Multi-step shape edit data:
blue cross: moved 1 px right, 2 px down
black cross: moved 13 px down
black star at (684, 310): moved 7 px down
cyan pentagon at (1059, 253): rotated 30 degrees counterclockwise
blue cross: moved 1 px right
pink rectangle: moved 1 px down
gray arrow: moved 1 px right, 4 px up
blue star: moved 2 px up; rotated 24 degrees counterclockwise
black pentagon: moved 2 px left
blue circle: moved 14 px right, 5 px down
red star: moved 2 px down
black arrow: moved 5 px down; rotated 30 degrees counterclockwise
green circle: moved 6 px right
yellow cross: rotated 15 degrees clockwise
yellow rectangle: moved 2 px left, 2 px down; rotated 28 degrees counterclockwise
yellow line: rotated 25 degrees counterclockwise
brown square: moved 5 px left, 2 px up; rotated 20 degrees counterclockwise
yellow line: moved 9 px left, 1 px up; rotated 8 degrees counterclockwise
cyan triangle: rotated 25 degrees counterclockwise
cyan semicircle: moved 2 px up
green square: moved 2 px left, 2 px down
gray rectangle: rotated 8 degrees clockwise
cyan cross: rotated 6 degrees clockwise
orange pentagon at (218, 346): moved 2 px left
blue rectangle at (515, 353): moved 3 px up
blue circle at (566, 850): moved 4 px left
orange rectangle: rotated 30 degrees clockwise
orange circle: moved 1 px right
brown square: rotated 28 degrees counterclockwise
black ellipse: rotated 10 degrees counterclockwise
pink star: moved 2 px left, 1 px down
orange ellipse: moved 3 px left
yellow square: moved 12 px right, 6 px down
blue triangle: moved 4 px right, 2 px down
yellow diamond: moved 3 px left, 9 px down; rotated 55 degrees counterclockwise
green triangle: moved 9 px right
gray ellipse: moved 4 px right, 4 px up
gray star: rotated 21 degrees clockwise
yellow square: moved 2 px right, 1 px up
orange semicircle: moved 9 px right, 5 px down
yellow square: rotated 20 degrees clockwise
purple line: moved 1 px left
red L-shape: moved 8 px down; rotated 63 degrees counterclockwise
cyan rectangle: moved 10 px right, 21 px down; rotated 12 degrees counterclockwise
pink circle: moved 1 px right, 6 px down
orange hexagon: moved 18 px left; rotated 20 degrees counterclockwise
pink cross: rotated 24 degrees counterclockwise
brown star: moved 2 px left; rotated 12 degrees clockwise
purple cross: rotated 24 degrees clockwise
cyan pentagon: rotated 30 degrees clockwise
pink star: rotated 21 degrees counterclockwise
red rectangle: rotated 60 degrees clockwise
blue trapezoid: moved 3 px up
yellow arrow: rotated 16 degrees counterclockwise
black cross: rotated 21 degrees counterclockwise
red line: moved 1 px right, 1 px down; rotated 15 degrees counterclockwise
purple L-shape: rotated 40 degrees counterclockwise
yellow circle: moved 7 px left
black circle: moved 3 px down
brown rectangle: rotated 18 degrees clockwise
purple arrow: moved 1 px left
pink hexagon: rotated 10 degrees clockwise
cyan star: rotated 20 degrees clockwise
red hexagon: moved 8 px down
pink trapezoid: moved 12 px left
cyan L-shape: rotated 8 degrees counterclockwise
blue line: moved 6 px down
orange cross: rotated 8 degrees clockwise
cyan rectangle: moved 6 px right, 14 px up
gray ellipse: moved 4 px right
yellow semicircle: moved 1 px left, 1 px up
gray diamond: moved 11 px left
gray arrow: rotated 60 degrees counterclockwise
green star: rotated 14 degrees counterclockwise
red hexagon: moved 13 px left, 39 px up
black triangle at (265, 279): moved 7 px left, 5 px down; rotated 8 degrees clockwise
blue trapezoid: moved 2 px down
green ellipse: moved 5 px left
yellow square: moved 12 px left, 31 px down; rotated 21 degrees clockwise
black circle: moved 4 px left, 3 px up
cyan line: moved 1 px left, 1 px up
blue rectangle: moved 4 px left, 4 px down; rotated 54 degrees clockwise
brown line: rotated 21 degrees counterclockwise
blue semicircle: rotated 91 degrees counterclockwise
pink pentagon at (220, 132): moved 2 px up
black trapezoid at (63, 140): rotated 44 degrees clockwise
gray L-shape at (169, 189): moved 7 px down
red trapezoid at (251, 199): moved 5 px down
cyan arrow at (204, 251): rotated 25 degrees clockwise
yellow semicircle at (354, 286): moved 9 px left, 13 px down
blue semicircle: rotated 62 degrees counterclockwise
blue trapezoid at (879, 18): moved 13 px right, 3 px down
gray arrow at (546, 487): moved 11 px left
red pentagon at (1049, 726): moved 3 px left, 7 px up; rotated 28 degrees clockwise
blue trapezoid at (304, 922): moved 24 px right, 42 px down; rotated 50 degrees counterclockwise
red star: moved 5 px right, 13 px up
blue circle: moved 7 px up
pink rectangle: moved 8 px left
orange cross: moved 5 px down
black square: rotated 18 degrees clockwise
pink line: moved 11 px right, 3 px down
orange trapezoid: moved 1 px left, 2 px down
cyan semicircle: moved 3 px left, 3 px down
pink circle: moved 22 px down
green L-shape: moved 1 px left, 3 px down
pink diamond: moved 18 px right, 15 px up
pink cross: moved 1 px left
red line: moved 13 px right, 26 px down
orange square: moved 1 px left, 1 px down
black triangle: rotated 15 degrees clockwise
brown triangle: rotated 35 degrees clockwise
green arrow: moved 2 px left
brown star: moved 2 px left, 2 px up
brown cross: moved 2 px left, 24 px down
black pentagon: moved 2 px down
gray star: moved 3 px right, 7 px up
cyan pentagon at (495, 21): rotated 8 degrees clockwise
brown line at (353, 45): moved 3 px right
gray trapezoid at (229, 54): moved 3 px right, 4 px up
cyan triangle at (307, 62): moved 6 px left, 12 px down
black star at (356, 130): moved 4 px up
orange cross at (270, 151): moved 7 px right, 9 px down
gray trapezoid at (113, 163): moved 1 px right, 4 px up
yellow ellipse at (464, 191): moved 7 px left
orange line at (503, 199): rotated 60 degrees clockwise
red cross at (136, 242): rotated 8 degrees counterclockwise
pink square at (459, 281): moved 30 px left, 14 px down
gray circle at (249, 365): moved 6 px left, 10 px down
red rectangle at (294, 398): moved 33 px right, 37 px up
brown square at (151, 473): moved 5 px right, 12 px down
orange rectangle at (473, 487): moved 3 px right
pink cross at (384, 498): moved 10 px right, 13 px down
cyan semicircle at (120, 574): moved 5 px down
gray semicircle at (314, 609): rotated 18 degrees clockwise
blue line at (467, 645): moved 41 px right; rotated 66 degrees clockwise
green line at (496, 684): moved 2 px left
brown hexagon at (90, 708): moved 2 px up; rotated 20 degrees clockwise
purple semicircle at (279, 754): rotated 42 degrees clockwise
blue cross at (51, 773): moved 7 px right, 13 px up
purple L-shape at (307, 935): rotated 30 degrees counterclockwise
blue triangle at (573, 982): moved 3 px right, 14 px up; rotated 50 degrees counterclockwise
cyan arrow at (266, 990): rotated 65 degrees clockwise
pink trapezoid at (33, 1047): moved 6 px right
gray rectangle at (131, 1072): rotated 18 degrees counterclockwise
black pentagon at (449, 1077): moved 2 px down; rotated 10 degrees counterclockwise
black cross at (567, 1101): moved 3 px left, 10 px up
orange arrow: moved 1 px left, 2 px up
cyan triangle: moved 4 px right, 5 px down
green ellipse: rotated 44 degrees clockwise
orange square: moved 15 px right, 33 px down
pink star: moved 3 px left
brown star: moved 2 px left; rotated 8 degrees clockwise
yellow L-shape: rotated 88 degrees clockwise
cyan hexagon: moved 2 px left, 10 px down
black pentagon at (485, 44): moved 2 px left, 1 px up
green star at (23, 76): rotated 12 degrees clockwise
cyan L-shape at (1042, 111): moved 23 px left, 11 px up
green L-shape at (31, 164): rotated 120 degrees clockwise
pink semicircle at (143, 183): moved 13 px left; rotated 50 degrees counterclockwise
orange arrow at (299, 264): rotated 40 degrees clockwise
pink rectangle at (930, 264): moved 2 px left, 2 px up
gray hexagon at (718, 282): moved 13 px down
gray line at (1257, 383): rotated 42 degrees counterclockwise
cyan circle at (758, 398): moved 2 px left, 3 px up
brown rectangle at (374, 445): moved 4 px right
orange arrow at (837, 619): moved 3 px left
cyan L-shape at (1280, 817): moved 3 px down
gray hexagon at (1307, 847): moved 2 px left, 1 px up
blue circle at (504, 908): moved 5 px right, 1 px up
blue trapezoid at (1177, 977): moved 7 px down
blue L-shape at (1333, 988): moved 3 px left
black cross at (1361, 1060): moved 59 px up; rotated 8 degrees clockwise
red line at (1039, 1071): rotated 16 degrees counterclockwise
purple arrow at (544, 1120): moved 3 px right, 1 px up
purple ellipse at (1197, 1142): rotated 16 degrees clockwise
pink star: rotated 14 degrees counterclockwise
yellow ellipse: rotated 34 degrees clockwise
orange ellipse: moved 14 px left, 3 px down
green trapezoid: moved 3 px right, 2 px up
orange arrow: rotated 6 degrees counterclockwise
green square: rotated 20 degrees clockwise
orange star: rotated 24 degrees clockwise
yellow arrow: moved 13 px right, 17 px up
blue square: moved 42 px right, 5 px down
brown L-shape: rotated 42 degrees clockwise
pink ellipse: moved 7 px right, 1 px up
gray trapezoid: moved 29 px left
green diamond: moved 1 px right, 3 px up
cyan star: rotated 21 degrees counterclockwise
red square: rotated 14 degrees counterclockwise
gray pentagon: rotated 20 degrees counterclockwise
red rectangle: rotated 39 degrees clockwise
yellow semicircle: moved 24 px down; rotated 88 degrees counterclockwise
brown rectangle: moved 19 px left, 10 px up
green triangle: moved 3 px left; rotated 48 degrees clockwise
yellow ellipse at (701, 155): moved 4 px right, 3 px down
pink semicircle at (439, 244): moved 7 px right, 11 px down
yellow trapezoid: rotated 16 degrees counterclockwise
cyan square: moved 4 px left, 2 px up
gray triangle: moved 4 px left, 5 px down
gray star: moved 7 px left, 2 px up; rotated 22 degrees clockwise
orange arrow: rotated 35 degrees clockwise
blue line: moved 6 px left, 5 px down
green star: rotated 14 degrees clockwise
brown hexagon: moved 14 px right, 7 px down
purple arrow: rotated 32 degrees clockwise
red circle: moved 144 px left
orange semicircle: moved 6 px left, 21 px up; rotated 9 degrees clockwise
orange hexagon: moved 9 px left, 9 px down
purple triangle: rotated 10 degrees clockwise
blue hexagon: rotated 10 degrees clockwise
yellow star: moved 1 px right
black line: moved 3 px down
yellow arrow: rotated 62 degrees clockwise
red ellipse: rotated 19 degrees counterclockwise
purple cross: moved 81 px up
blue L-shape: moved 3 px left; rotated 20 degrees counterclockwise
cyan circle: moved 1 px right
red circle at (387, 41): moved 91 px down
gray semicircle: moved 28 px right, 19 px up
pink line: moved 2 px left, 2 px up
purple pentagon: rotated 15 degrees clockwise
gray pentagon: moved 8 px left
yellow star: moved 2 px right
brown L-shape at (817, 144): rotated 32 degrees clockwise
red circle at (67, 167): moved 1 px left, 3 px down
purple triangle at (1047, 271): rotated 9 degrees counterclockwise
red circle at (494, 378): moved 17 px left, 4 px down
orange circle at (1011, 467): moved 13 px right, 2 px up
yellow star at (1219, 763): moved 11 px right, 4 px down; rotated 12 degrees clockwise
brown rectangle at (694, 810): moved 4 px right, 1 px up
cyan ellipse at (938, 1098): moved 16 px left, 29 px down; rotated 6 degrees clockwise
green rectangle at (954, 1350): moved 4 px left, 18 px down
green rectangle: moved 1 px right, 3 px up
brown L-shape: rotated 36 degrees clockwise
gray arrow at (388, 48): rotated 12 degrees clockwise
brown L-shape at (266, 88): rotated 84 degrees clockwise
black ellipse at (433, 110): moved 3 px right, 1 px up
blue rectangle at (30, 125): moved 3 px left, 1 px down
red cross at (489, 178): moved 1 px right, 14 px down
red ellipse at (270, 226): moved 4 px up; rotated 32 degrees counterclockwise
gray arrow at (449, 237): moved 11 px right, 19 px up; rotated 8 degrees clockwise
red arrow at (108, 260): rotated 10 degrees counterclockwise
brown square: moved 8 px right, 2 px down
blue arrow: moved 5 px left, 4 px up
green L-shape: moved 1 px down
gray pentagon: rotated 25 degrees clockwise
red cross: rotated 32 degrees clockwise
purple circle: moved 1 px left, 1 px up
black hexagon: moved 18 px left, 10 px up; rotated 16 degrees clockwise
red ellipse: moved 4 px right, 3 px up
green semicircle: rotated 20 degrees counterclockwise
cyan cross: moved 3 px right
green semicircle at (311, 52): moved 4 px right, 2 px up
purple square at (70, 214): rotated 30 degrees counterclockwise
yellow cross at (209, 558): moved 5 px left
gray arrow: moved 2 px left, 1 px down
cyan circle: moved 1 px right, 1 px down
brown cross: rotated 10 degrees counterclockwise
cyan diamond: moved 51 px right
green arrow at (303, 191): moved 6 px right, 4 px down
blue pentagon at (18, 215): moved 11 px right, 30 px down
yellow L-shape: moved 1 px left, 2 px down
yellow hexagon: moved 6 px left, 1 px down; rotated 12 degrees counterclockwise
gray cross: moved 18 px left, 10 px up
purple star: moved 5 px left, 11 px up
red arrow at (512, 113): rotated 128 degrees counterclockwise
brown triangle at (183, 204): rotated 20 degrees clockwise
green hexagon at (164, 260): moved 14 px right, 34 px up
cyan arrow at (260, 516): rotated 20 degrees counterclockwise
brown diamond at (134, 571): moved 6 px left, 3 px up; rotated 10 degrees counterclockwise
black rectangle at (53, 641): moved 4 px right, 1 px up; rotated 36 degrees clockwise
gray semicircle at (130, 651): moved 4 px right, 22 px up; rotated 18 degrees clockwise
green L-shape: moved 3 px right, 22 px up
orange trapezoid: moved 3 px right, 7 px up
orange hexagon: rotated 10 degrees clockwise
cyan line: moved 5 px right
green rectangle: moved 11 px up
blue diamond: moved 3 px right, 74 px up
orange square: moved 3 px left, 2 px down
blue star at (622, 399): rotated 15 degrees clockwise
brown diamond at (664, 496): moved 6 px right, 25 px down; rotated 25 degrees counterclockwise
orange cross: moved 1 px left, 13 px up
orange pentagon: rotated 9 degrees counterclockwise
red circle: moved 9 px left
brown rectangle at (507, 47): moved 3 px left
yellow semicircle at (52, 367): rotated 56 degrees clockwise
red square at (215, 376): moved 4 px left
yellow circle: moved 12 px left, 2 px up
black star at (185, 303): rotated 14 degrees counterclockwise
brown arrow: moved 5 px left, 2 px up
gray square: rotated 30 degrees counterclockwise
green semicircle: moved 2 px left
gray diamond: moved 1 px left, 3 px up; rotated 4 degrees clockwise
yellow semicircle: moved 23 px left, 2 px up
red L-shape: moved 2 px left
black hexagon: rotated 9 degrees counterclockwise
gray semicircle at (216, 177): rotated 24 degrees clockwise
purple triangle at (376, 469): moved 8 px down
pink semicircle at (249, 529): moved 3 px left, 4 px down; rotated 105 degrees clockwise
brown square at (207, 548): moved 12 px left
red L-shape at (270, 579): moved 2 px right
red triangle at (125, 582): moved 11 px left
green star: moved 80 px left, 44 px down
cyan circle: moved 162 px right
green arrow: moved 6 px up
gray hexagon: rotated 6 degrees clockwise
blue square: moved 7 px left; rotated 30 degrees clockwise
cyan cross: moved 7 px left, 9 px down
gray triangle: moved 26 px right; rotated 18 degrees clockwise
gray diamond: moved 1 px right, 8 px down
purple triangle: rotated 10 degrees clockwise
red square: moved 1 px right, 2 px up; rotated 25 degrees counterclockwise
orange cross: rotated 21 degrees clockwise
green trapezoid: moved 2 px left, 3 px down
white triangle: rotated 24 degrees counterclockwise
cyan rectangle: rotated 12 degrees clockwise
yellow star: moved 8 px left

** Task item **
Word for word, restate the lines of the data above that fall between the line holding "gray ellipse: moved 4 px right, 4 px up" and the line holding "yellow square: moved 12 px left, 31", inclusive, and no other lines.

** Result of the task **
gray ellipse: moved 4 px right, 4 px up
gray star: rotated 21 degrees clockwise
yellow square: moved 2 px right, 1 px up
orange semicircle: moved 9 px right, 5 px down
yellow square: rotated 20 degrees clockwise
purple line: moved 1 px left
red L-shape: moved 8 px down; rotated 63 degrees counterclockwise
cyan rectangle: moved 10 px right, 21 px down; rotated 12 degrees counterclockwise
pink circle: moved 1 px right, 6 px down
orange hexagon: moved 18 px left; rotated 20 degrees counterclockwise
pink cross: rotated 24 degrees counterclockwise
brown star: moved 2 px left; rotated 12 degrees clockwise
purple cross: rotated 24 degrees clockwise
cyan pentagon: rotated 30 degrees clockwise
pink star: rotated 21 degrees counterclockwise
red rectangle: rotated 60 degrees clockwise
blue trapezoid: moved 3 px up
yellow arrow: rotated 16 degrees counterclockwise
black cross: rotated 21 degrees counterclockwise
red line: moved 1 px right, 1 px down; rotated 15 degrees counterclockwise
purple L-shape: rotated 40 degrees counterclockwise
yellow circle: moved 7 px left
black circle: moved 3 px down
brown rectangle: rotated 18 degrees clockwise
purple arrow: moved 1 px left
pink hexagon: rotated 10 degrees clockwise
cyan star: rotated 20 degrees clockwise
red hexagon: moved 8 px down
pink trapezoid: moved 12 px left
cyan L-shape: rotated 8 degrees counterclockwise
blue line: moved 6 px down
orange cross: rotated 8 degrees clockwise
cyan rectangle: moved 6 px right, 14 px up
gray ellipse: moved 4 px right
yellow semicircle: moved 1 px left, 1 px up
gray diamond: moved 11 px left
gray arrow: rotated 60 degrees counterclockwise
green star: rotated 14 degrees counterclockwise
red hexagon: moved 13 px left, 39 px up
black triangle at (265, 279): moved 7 px left, 5 px down; rotated 8 degrees clockwise
blue trapezoid: moved 2 px down
green ellipse: moved 5 px left
yellow square: moved 12 px left, 31 px down; rotated 21 degrees clockwise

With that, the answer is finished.